An exact copy of every record below is needed, with the pictures left out.

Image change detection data
---

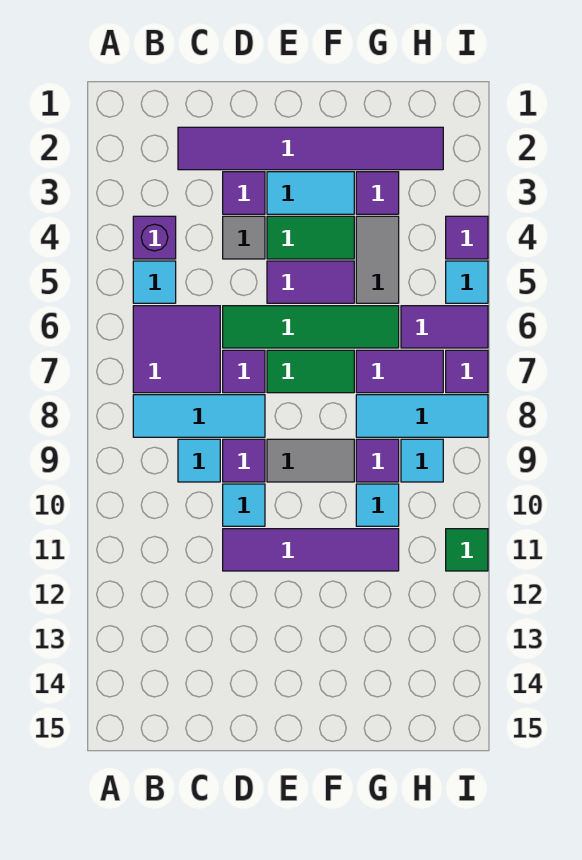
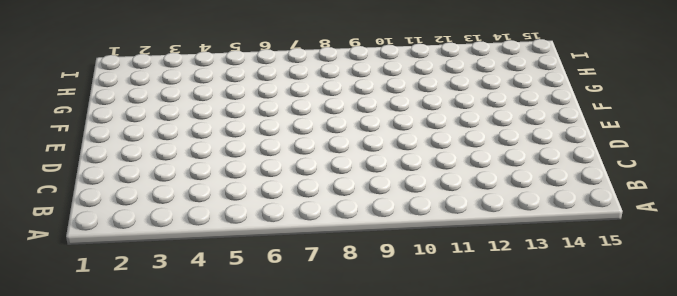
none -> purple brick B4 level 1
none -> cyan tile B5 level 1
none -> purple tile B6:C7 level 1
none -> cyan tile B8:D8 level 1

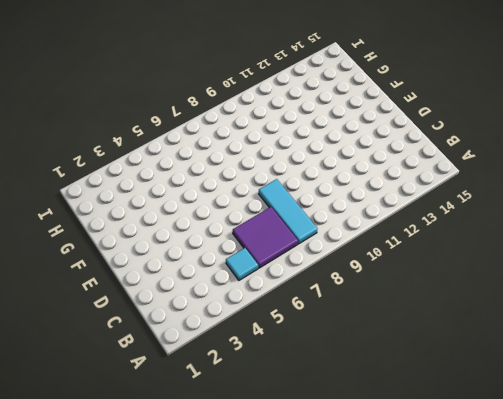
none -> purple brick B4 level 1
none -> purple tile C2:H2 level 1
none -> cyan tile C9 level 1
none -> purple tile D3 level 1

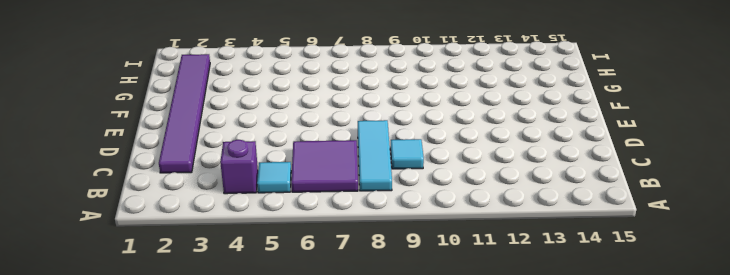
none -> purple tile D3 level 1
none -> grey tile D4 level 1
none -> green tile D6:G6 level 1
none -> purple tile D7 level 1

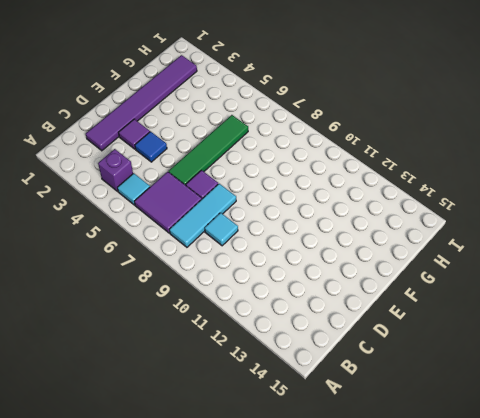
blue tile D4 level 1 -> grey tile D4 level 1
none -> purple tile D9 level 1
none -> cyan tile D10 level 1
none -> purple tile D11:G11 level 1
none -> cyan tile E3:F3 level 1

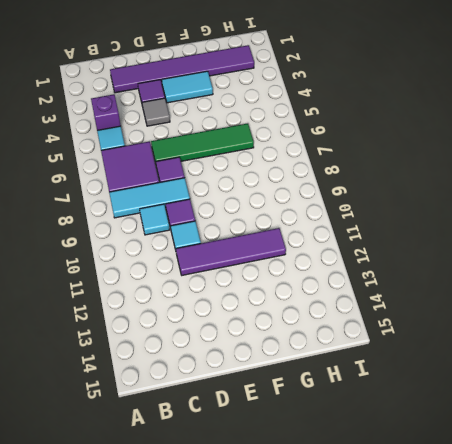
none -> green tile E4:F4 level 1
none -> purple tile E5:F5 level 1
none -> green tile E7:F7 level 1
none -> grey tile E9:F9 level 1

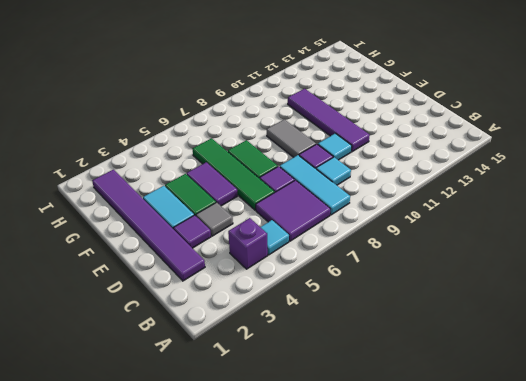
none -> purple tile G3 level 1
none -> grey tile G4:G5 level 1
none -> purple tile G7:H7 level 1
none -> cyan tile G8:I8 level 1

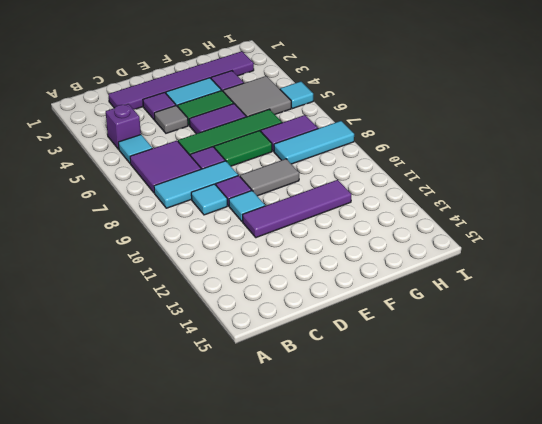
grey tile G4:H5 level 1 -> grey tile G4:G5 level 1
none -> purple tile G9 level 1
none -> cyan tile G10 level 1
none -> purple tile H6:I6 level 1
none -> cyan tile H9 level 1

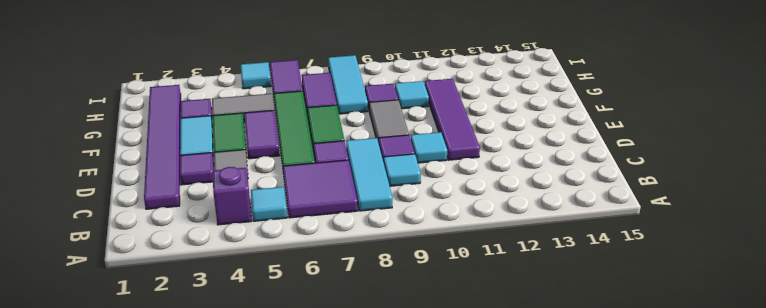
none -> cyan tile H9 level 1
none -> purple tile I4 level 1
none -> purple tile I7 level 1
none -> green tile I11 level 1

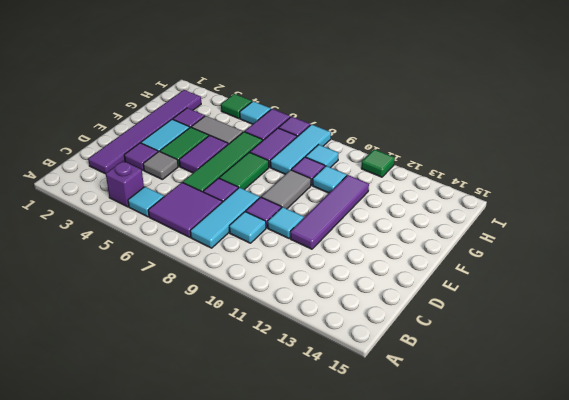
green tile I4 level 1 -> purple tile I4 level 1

---

Problem solution:
none -> purple brick B4 level 1
none -> cyan tile B5 level 1
none -> purple tile B6:C7 level 1
none -> cyan tile B8:D8 level 1

none -> purple brick B4 level 1
none -> purple tile C2:H2 level 1
none -> cyan tile C9 level 1
none -> purple tile D3 level 1

none -> purple tile D3 level 1
none -> grey tile D4 level 1
none -> green tile D6:G6 level 1
none -> purple tile D7 level 1

blue tile D4 level 1 -> grey tile D4 level 1
none -> purple tile D9 level 1
none -> cyan tile D10 level 1
none -> purple tile D11:G11 level 1
none -> cyan tile E3:F3 level 1

none -> green tile E4:F4 level 1
none -> purple tile E5:F5 level 1
none -> green tile E7:F7 level 1
none -> grey tile E9:F9 level 1

none -> purple tile G3 level 1
none -> grey tile G4:G5 level 1
none -> purple tile G7:H7 level 1
none -> cyan tile G8:I8 level 1

grey tile G4:H5 level 1 -> grey tile G4:G5 level 1
none -> purple tile G9 level 1
none -> cyan tile G10 level 1
none -> purple tile H6:I6 level 1
none -> cyan tile H9 level 1

none -> cyan tile H9 level 1
none -> purple tile I4 level 1
none -> purple tile I7 level 1
none -> green tile I11 level 1

green tile I4 level 1 -> purple tile I4 level 1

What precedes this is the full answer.